WHAT IS NEEDED
When you reach the line below that has "[(238,409),(243,398),(246,390),(228,382),(219,402),(238,409)]", start returning lines exactly, and stop after the line that has "[(114,467),(91,458),(79,488),(101,496),(108,478),(114,467)]"; skip the pictures.

-------- MATERIAL PROVIDED

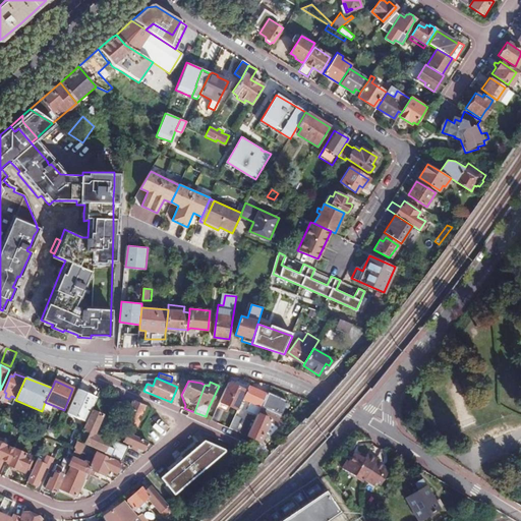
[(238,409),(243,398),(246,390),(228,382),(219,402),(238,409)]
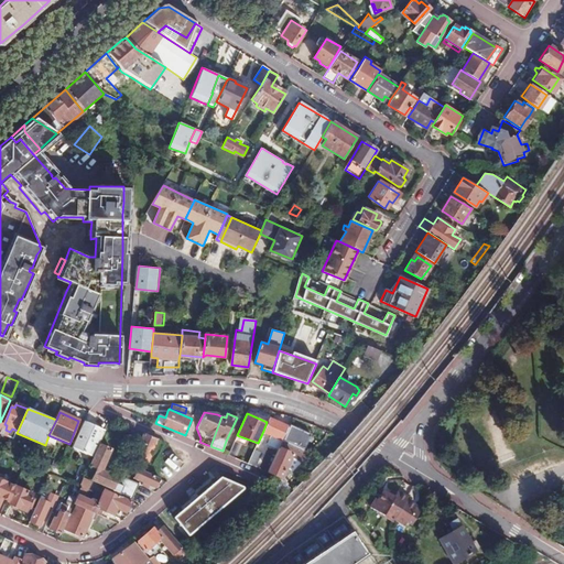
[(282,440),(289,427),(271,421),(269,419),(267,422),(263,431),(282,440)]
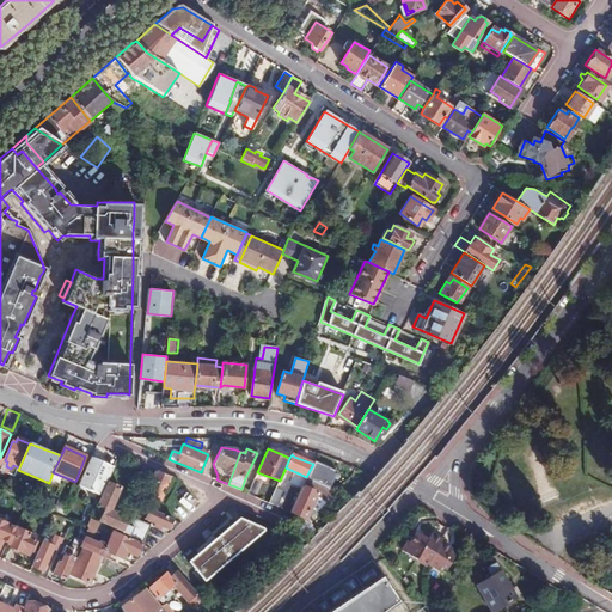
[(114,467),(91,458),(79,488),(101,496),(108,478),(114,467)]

----------------
-------- MATERIAL PROVIDED

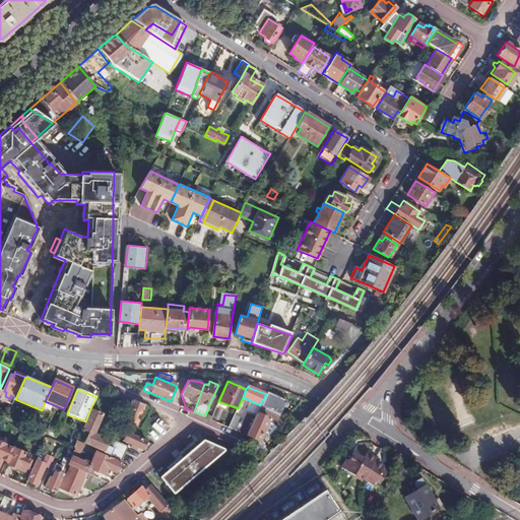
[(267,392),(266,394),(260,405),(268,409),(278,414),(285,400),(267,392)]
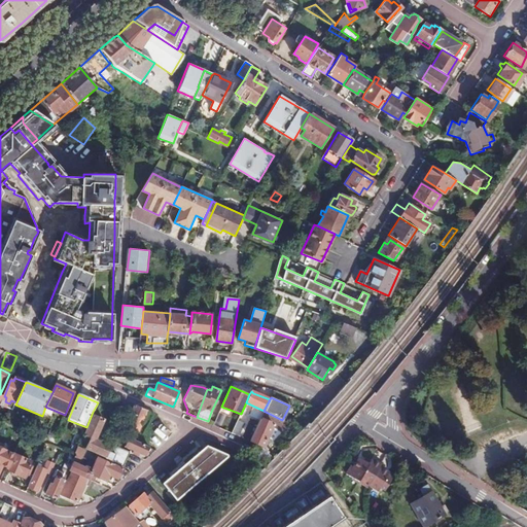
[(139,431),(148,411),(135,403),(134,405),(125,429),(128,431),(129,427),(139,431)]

----------------
-------- MATERIAL PROVIDED

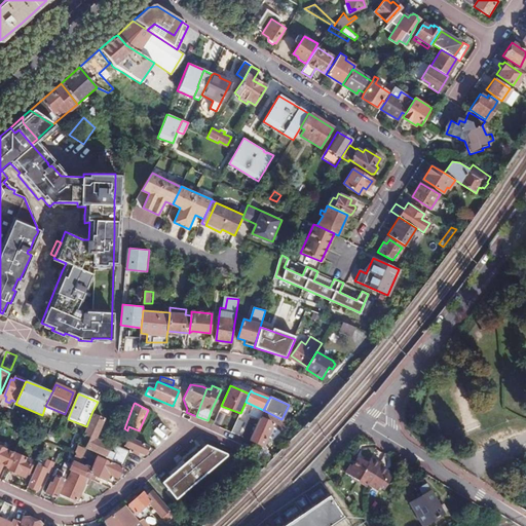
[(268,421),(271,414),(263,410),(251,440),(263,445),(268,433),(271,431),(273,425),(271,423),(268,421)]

----------------

EXERCISE ANSWER
[(238,409),(243,398),(246,390),(228,382),(219,402),(238,409)]
[(282,440),(289,427),(271,421),(269,419),(267,422),(263,431),(282,440)]
[(114,467),(91,458),(79,488),(101,496),(108,478),(114,467)]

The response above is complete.